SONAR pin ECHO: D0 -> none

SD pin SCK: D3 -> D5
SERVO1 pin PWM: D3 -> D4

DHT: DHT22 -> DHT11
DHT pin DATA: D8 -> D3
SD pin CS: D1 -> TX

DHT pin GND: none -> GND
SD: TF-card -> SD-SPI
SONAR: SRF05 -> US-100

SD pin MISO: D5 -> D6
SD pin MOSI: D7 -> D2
━━━━━━━━
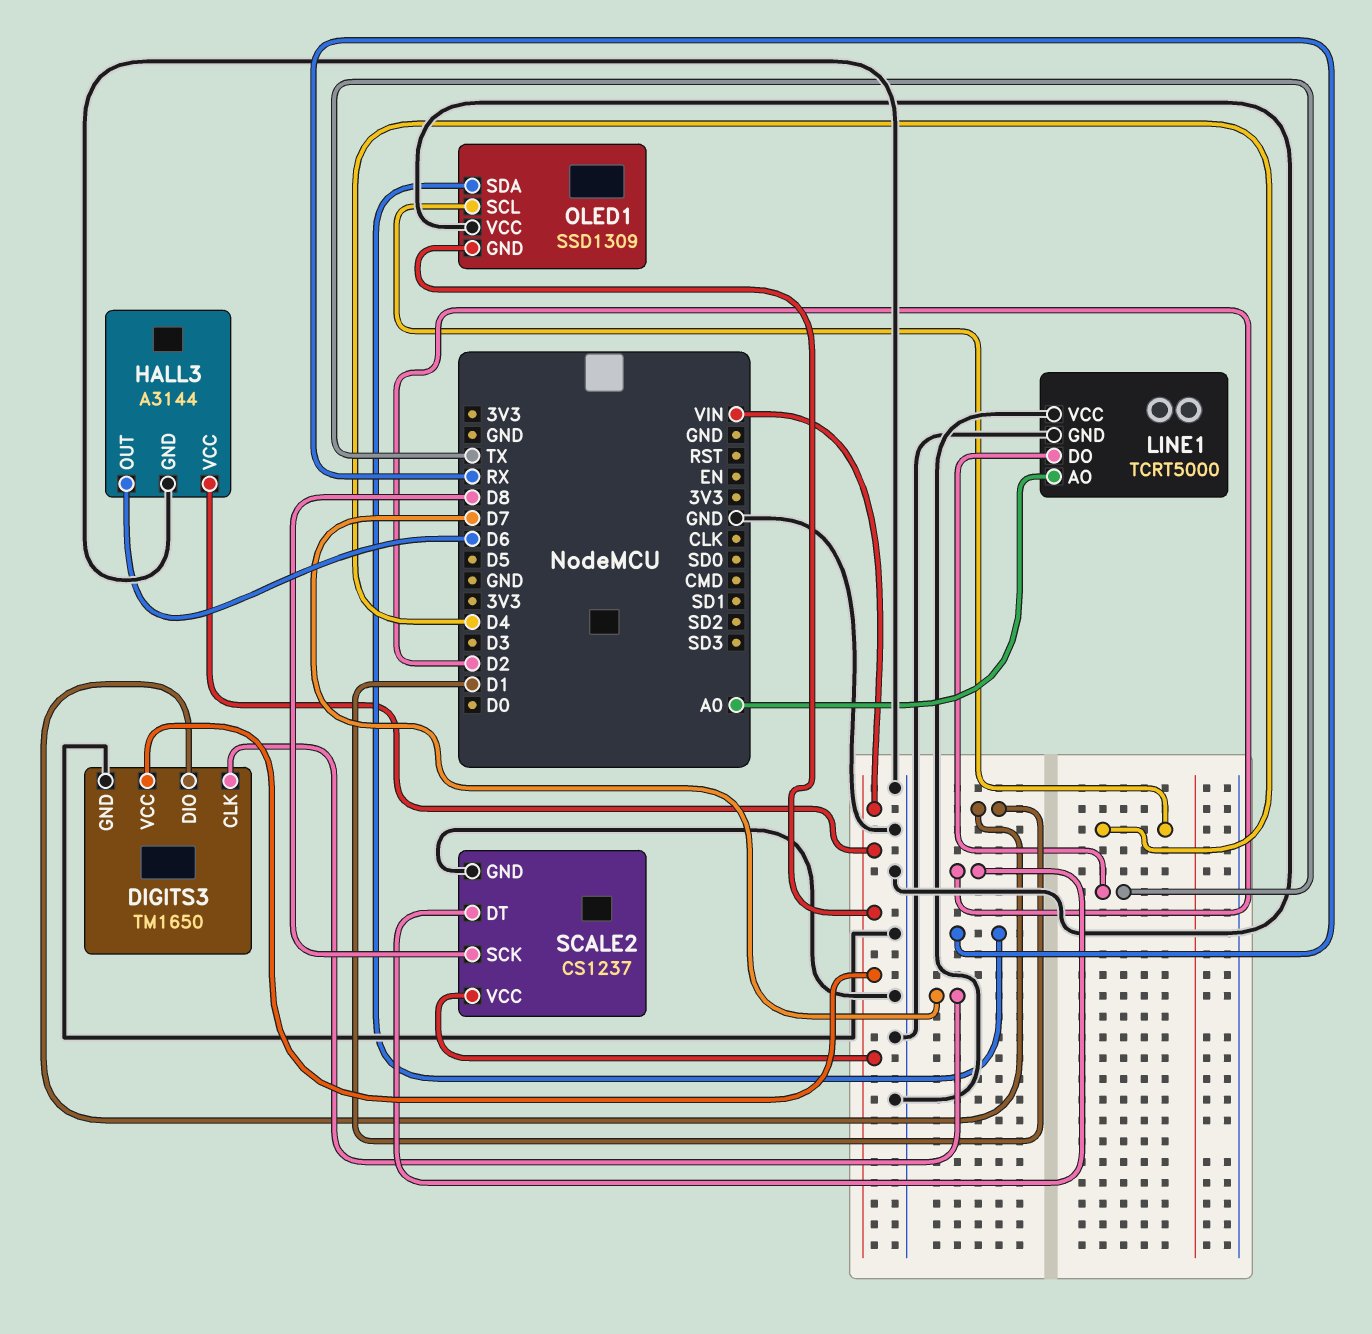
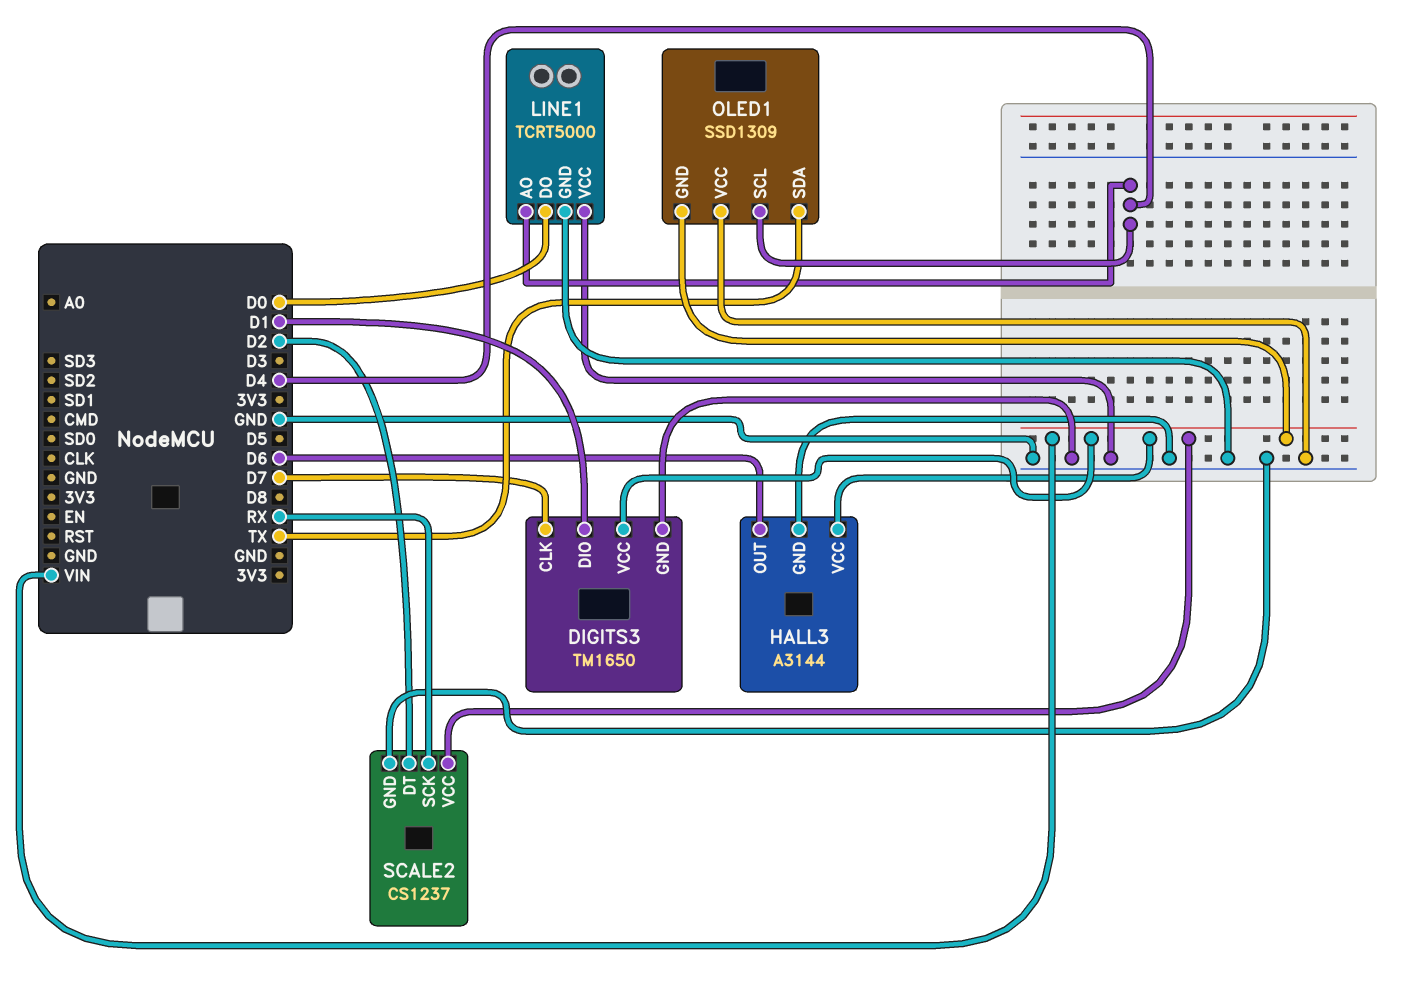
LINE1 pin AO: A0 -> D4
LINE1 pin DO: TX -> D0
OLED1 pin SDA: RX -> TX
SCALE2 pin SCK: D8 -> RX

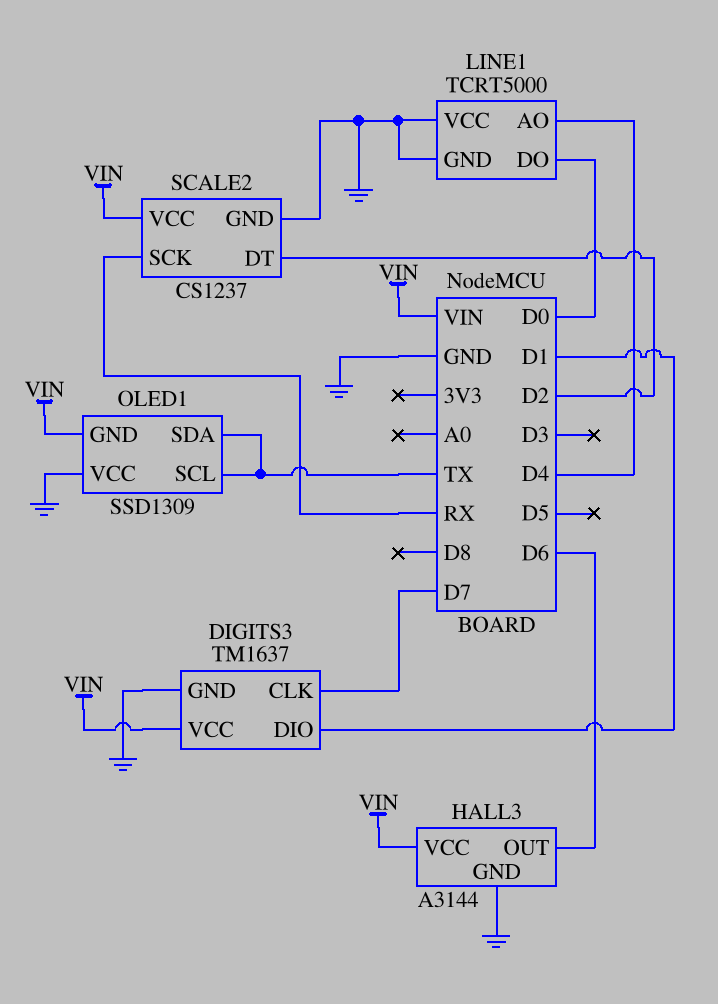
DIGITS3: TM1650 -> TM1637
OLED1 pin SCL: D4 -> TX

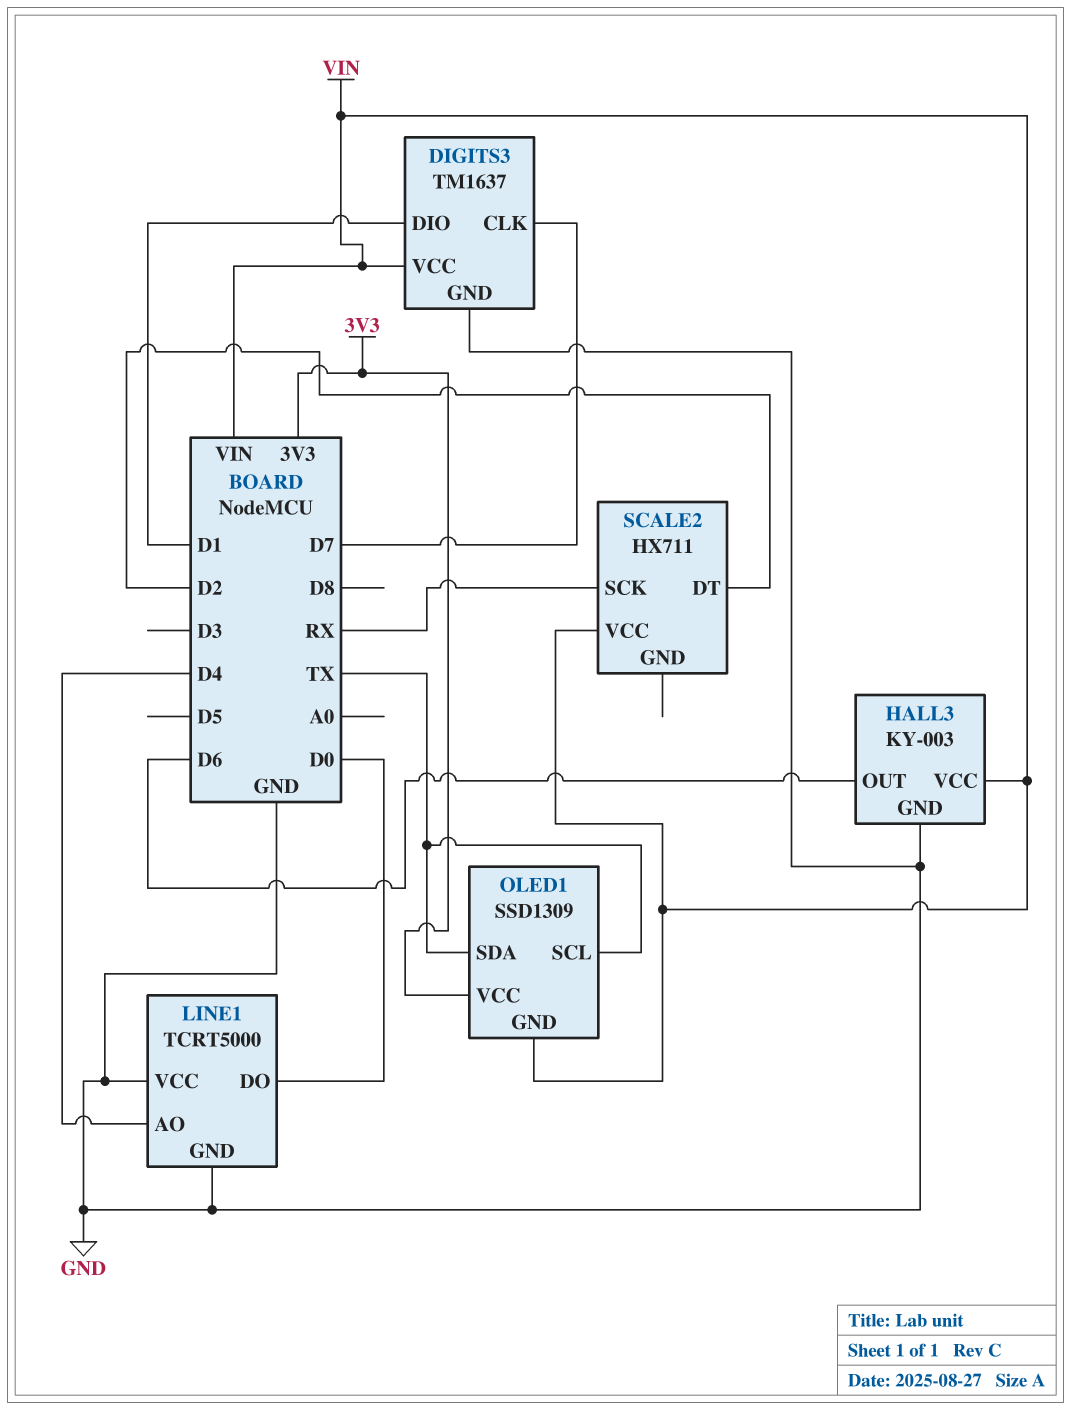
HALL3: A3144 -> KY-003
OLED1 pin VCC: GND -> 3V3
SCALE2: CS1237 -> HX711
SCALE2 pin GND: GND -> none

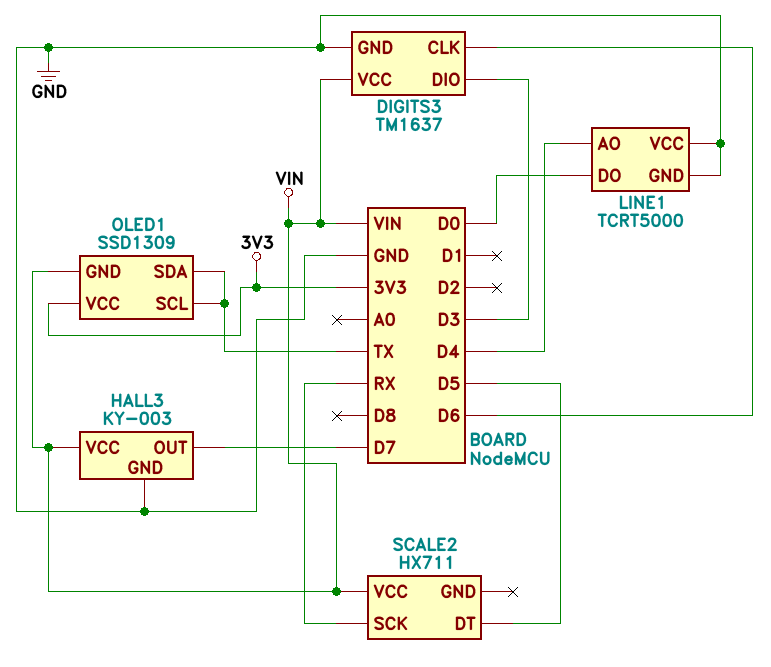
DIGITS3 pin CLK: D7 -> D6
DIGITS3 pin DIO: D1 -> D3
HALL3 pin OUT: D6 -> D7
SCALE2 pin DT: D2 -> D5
━━━━━━━━
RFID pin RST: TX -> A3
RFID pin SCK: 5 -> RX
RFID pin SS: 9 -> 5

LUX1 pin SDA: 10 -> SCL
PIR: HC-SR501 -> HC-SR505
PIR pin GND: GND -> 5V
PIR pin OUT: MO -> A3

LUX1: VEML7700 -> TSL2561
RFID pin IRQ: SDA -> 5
━━━━━━━━
• Task to complete
Show the lines in the entries above that include the string "RFID".

• Response to this task
RFID pin RST: TX -> A3
RFID pin SCK: 5 -> RX
RFID pin SS: 9 -> 5
RFID pin IRQ: SDA -> 5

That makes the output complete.